• Exercise description:
Find all lines in the records that include the word "none", and copy them out.
--- Listed records Enclosed Below ---
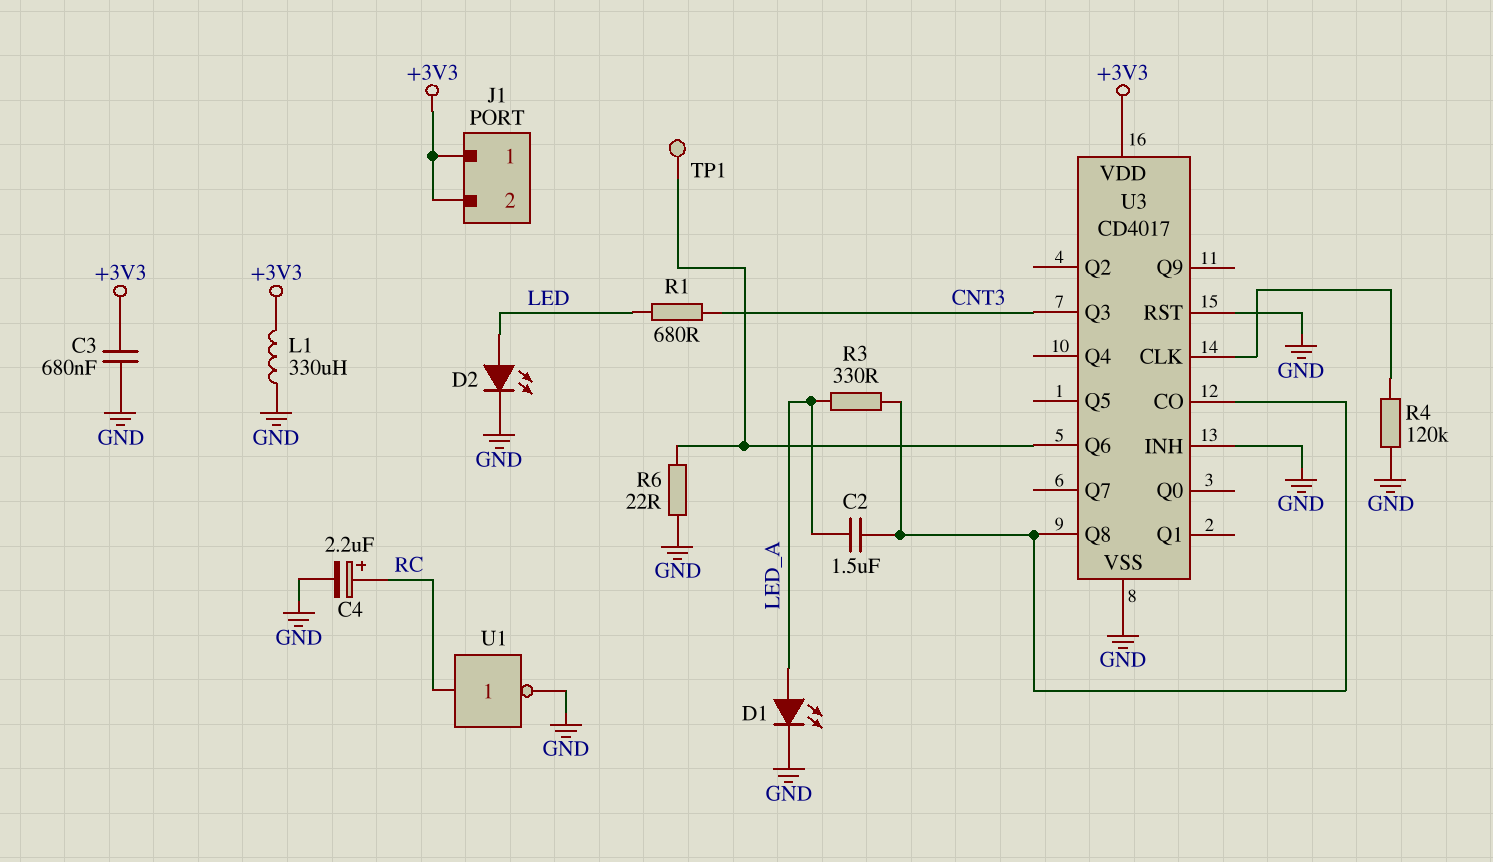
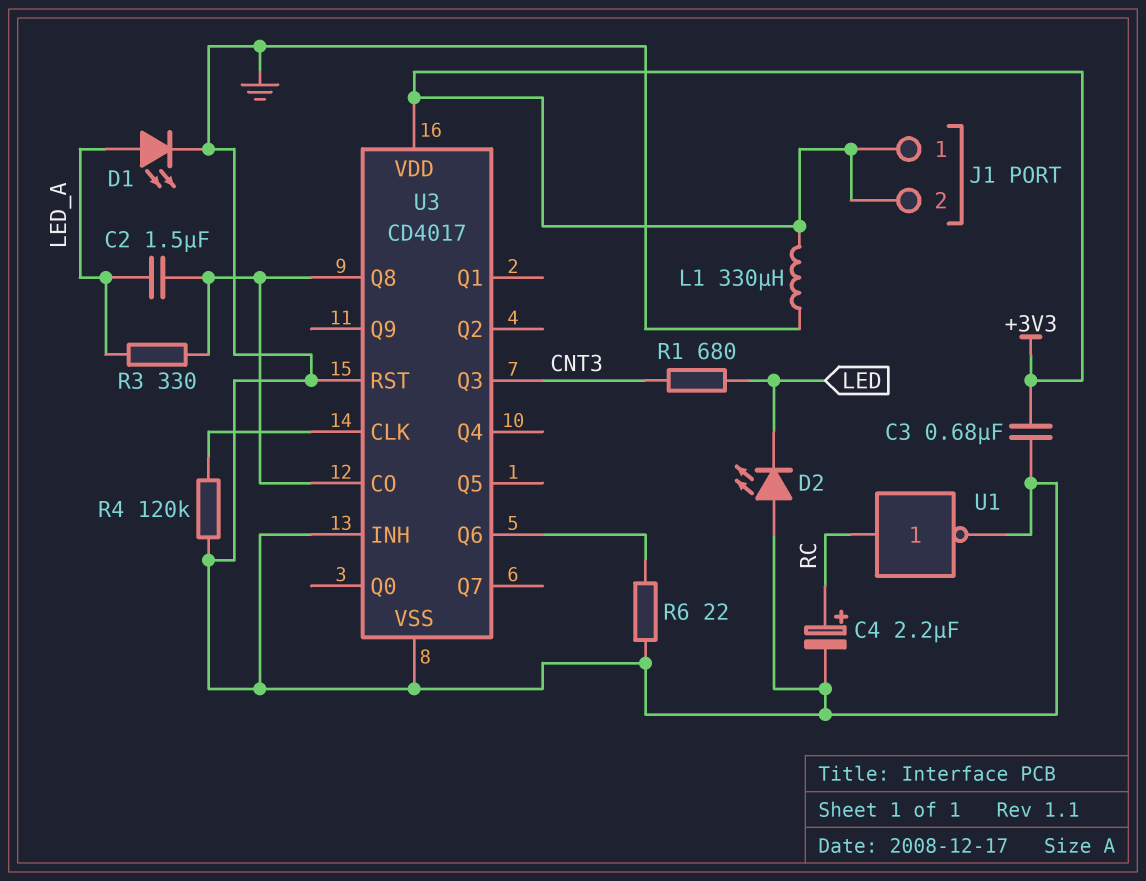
D2: LED (A LED, K GND) -> LED (A GND, K LED)
TP1: test point (U3/Q6) -> none

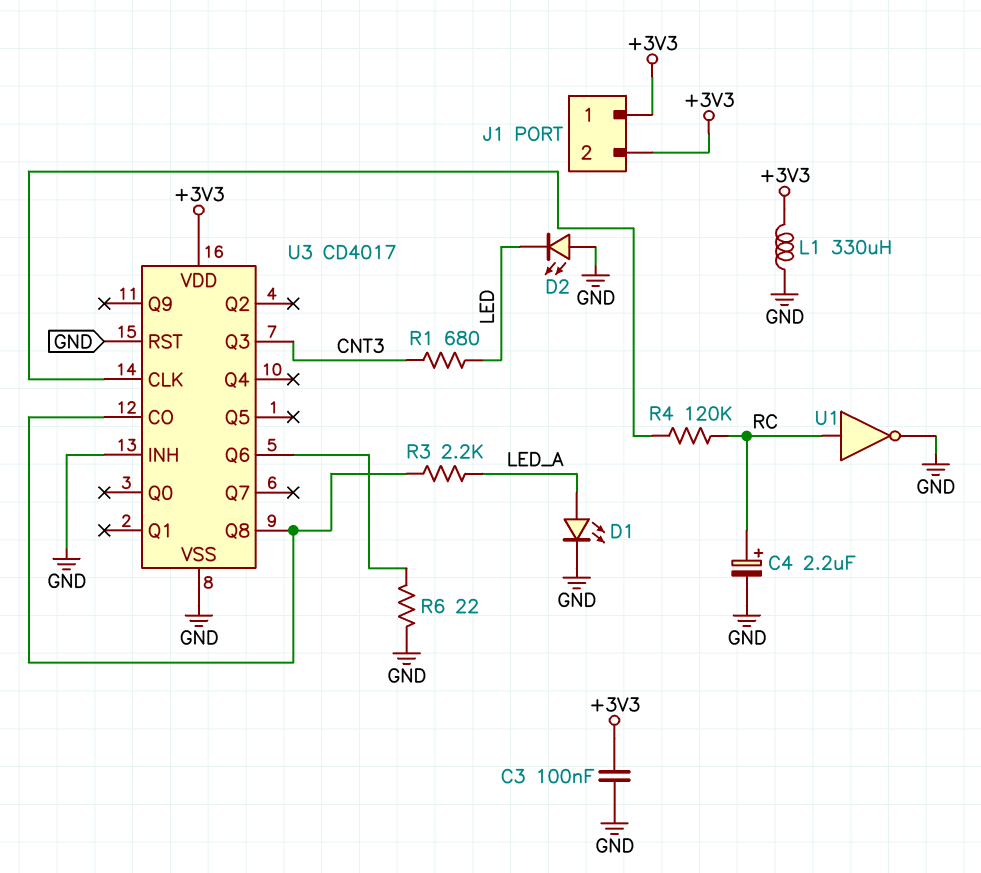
C2: 1.5uF (LED_A, U3/CO) -> none
C3: 680nF (+3V3, GND) -> 100nF (+3V3, GND)
R3: 330 (LED_A, U3/CO) -> 2.2k (LED_A, U3/CO)
R4: 120k (GND, U3/CLK) -> 120k (RC, U3/CLK)

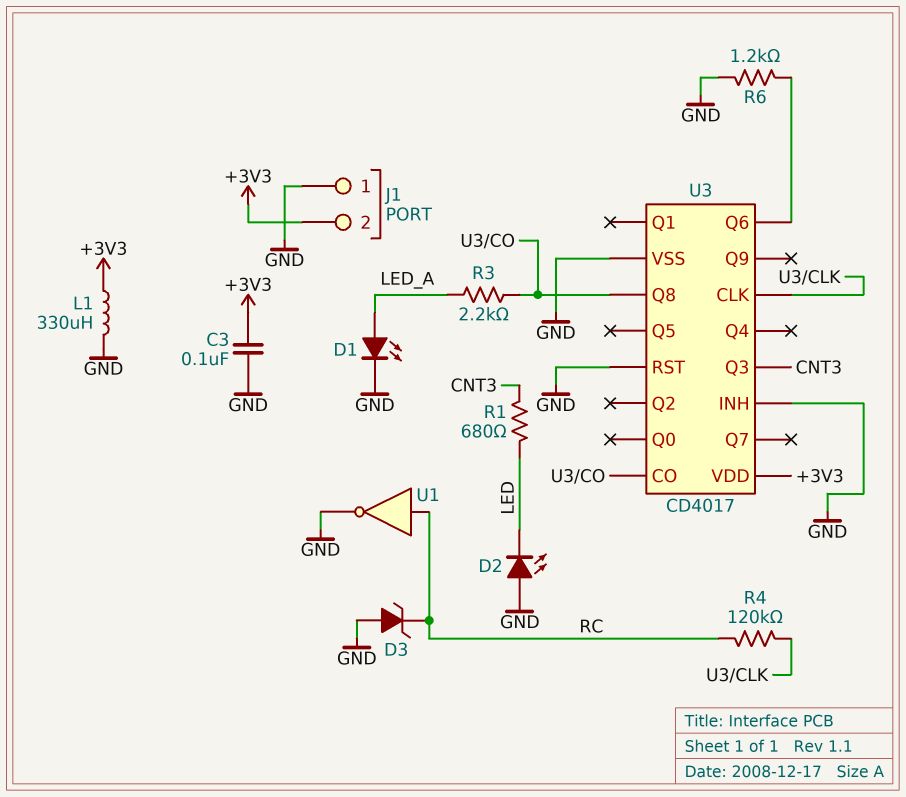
C4: 2.2uF (plus RC, minus GND) -> none
D3: none -> zener (A GND, K RC)
J1 pin 1: +3V3 -> GND
R6: 22 (GND, U3/Q6) -> 1.2k (GND, U3/Q6)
--- End of Enclosed Listed records ---
• Result for this task:
TP1: test point (U3/Q6) -> none
C2: 1.5uF (LED_A, U3/CO) -> none
C4: 2.2uF (plus RC, minus GND) -> none
D3: none -> zener (A GND, K RC)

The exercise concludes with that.